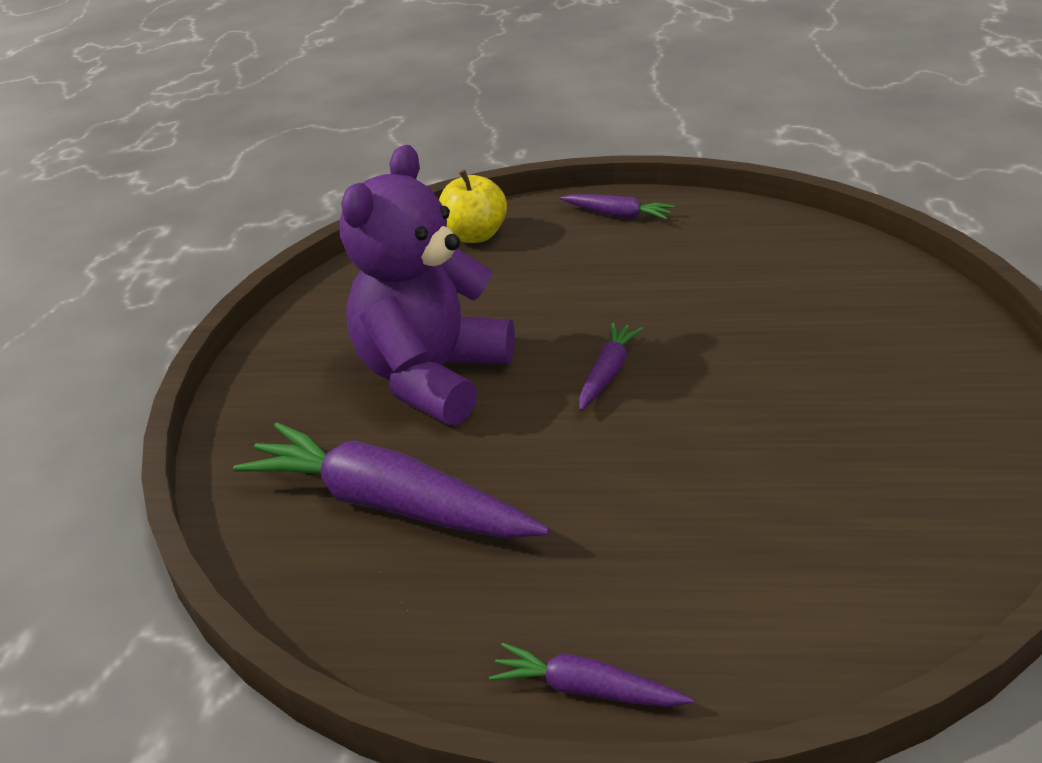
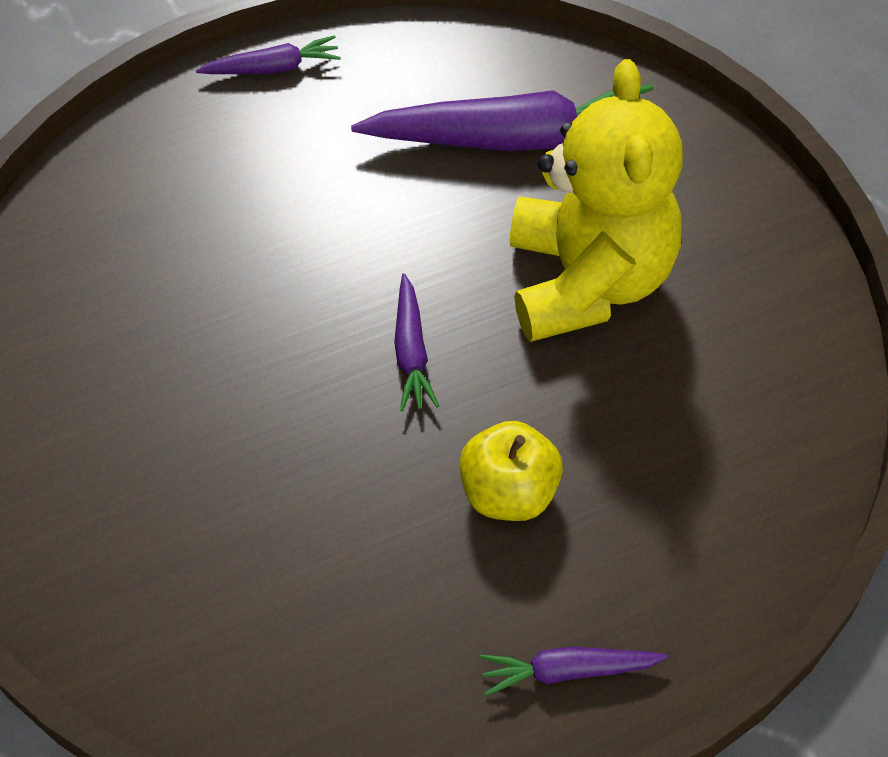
camera: 150 degrees right, 20 degrees up
(432, 377) = (588, 280): purple teddy bear -> yellow teddy bear
(475, 235) = (736, 542): yellow apple -> yellow apple (509, 493)

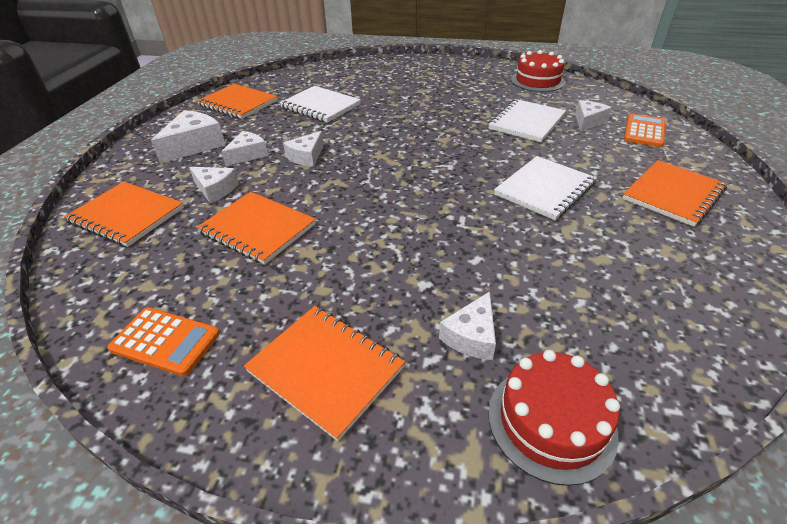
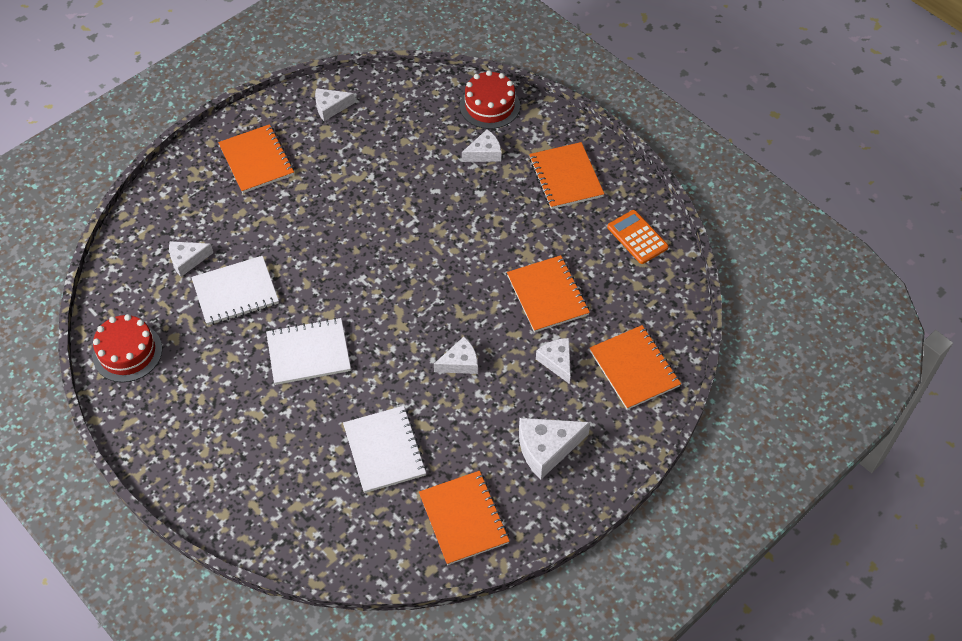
camera: 145 degrees left, 15 degrees up
(248, 155) = (507, 399): white cheese -> white cheese (330, 107)
(544, 189) = (327, 214): white notebook -> white notebook (308, 353)
(644, 131) = (167, 221): orange calculator -> none
(673, 194) = (256, 160): orange notebook -> orange notebook turned 75 degrees clockwise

□ □ □ □ □

**TASK REQUIREMENTS**
Beginning with the line that contains "(475, 235) = (736, 542): yellow" and ending with the final line of the listing, return each line exactly. Omit all pictures.

**ANSWER TO THE PROBLEM**
(475, 235) = (736, 542): yellow apple -> yellow apple (509, 493)

camera: 145 degrees left, 15 degrees up
(248, 155) = (507, 399): white cheese -> white cheese (330, 107)
(544, 189) = (327, 214): white notebook -> white notebook (308, 353)
(644, 131) = (167, 221): orange calculator -> none
(673, 194) = (256, 160): orange notebook -> orange notebook turned 75 degrees clockwise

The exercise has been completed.